Saved entries:
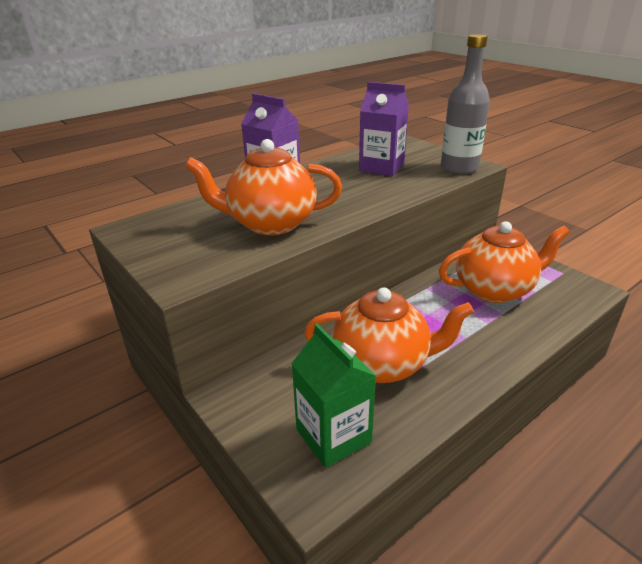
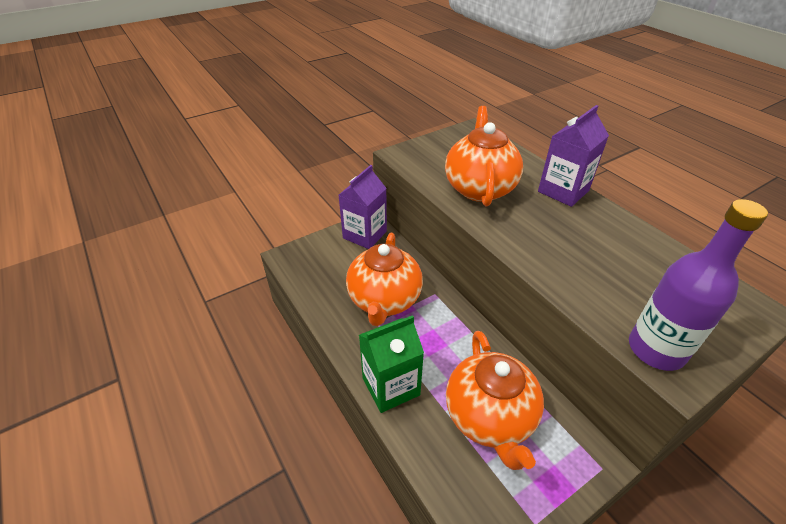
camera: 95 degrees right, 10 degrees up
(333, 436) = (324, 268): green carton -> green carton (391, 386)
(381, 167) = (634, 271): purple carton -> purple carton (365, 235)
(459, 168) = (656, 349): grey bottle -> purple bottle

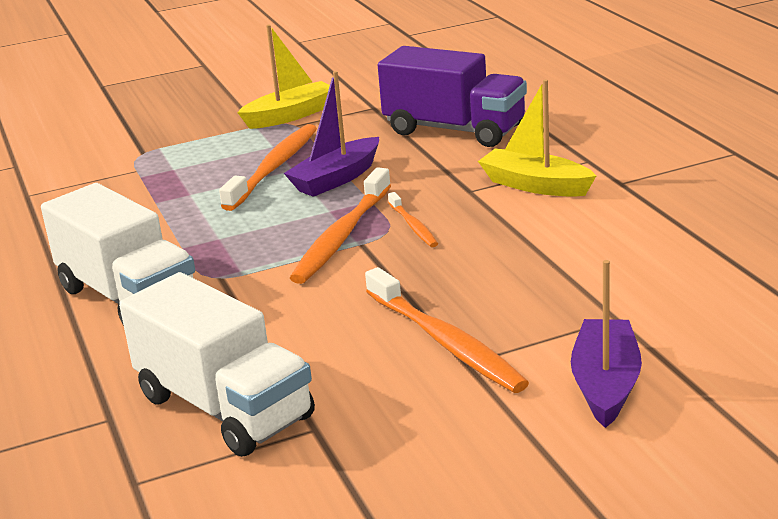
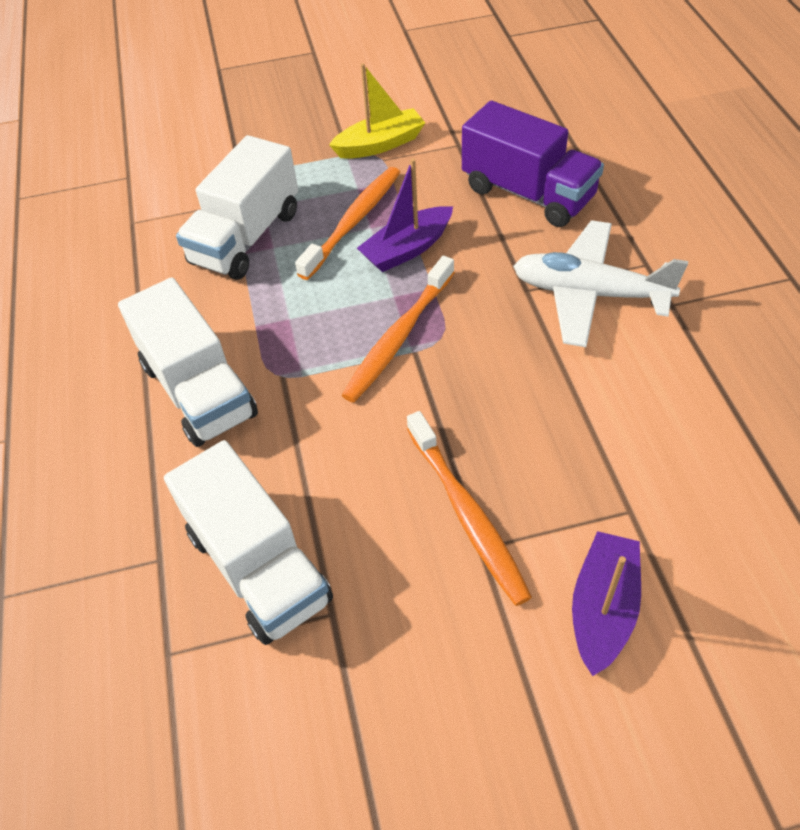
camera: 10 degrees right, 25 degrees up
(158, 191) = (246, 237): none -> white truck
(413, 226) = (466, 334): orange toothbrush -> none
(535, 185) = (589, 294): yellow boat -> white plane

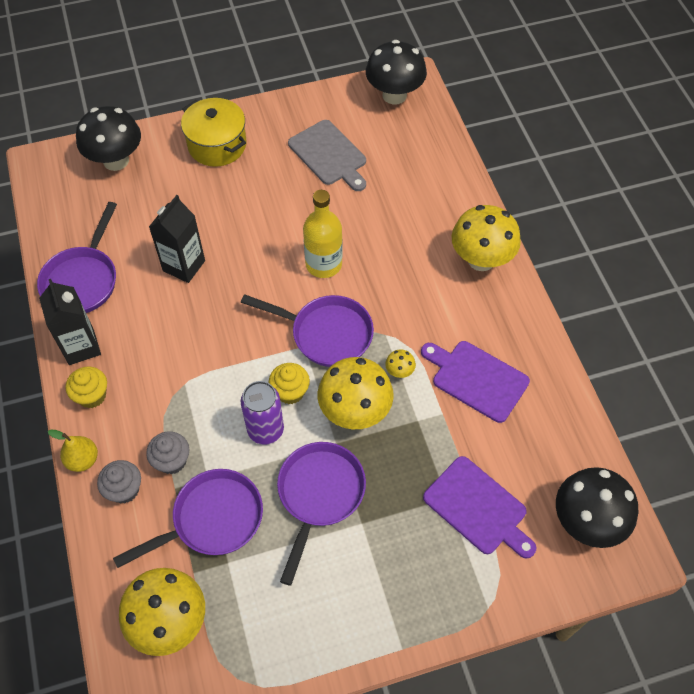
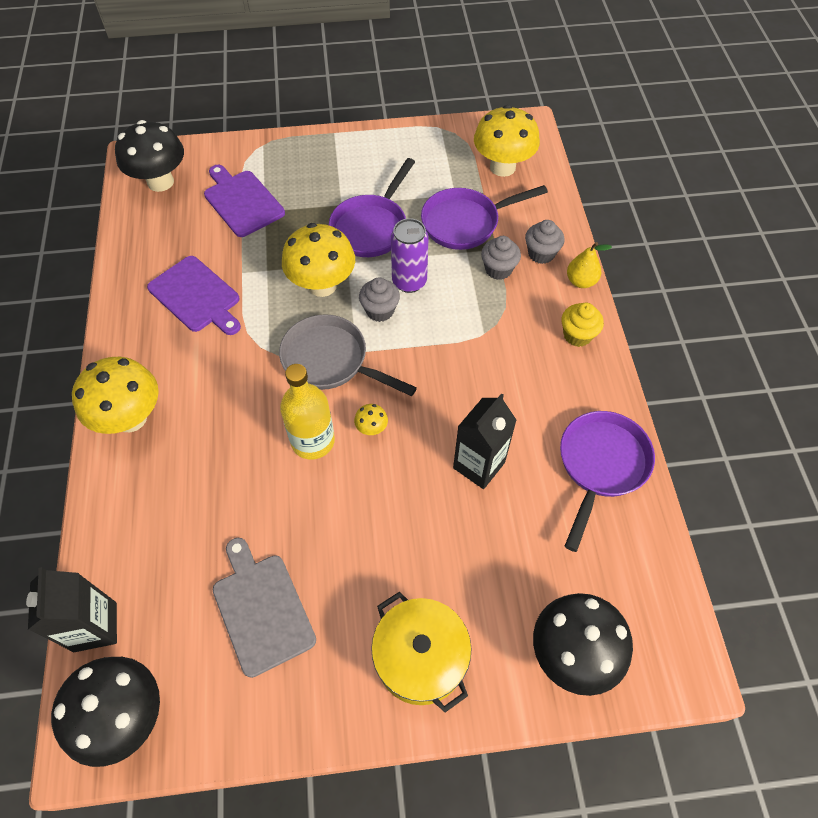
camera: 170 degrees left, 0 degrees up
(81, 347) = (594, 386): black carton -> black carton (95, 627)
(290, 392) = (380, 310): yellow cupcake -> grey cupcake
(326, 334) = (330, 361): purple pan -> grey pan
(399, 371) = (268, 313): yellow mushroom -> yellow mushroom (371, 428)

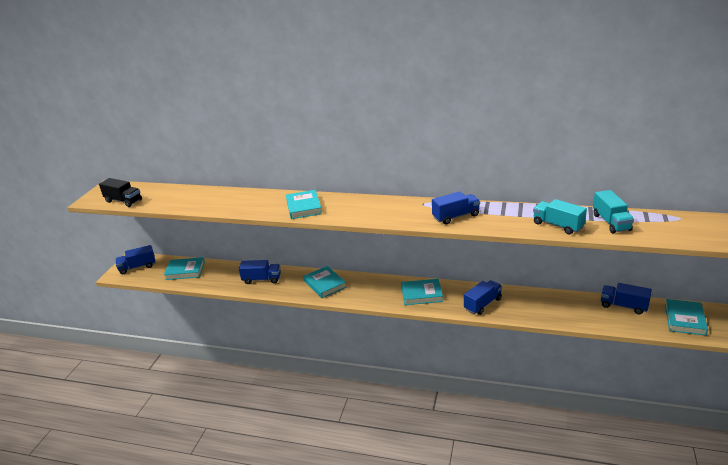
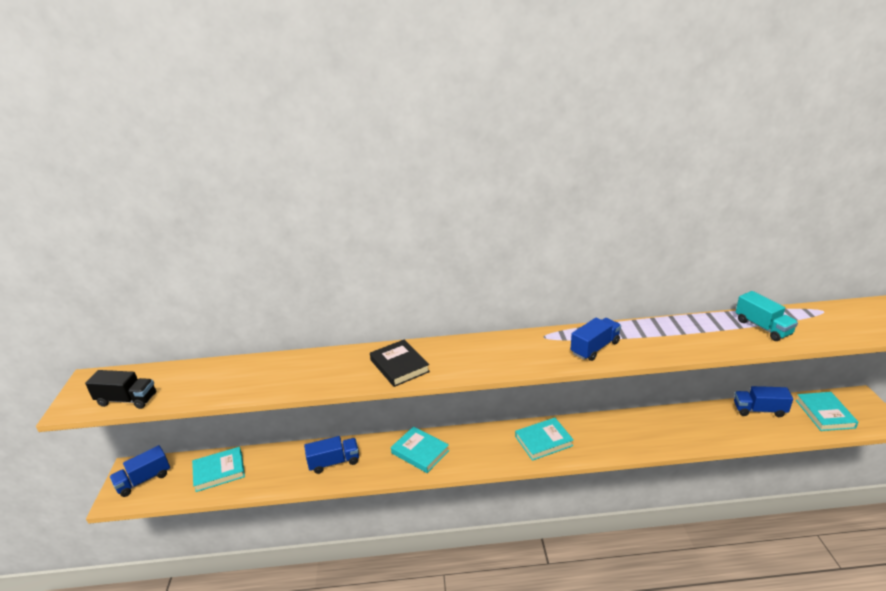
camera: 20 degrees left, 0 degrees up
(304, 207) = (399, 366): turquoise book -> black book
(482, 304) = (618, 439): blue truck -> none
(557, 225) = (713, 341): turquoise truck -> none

...

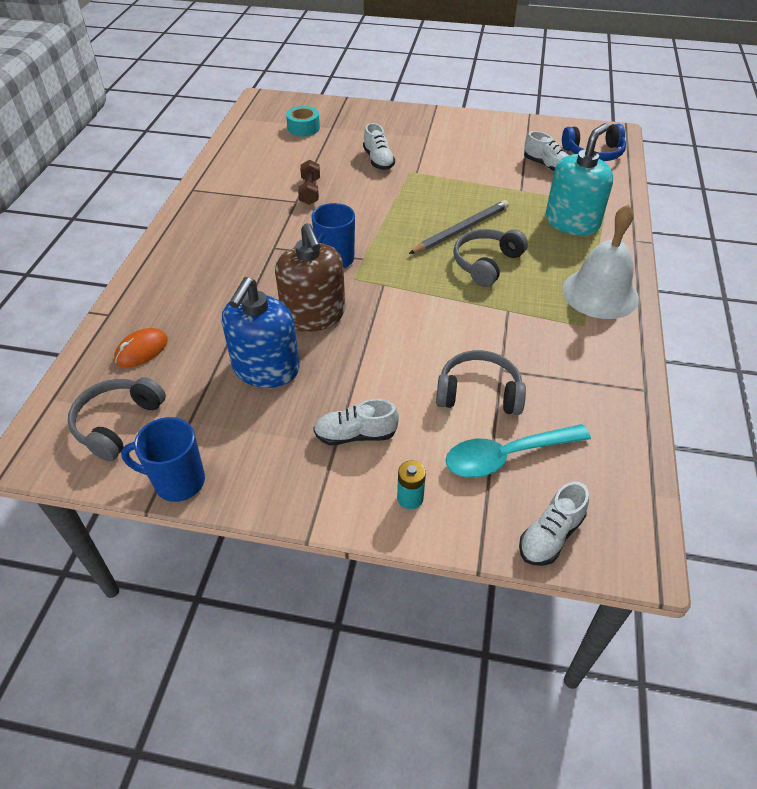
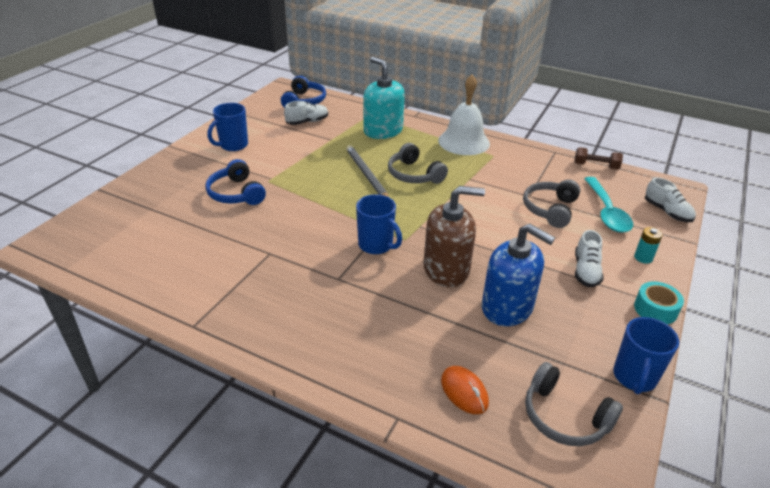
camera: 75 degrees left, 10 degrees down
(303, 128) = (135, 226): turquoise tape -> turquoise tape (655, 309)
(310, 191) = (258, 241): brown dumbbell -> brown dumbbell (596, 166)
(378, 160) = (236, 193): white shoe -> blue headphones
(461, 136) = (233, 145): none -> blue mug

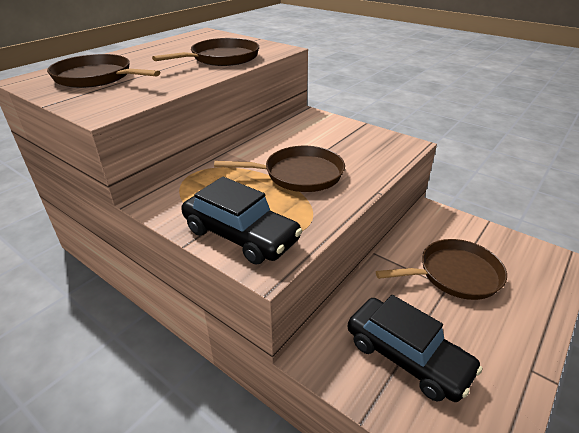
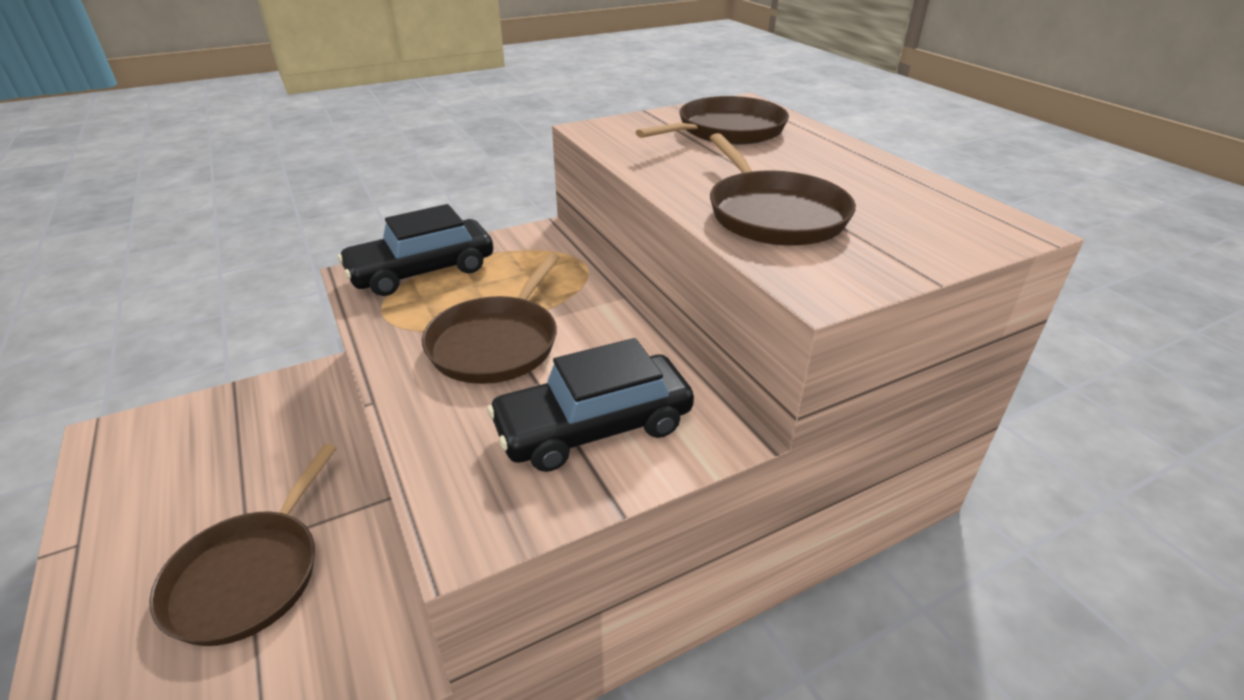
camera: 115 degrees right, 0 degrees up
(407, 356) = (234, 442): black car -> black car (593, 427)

GOAL OF THE EXERCISE:
The answer must be the part of the records that opens with the line containing "(333, 436) = (324, 268): green" and closes with the line containing "camera: 170 degrees left, 0 degrees up", reproduced exactly, with no pictures.

TASK ANSWER:
(333, 436) = (324, 268): green carton -> green carton (391, 386)
(381, 167) = (634, 271): purple carton -> purple carton (365, 235)
(459, 168) = (656, 349): grey bottle -> purple bottle

camera: 10 degrees right, 25 degrees up
(158, 191) = (246, 237): none -> white truck
(413, 226) = (466, 334): orange toothbrush -> none
(535, 185) = (589, 294): yellow boat -> white plane

camera: 170 degrees left, 0 degrees up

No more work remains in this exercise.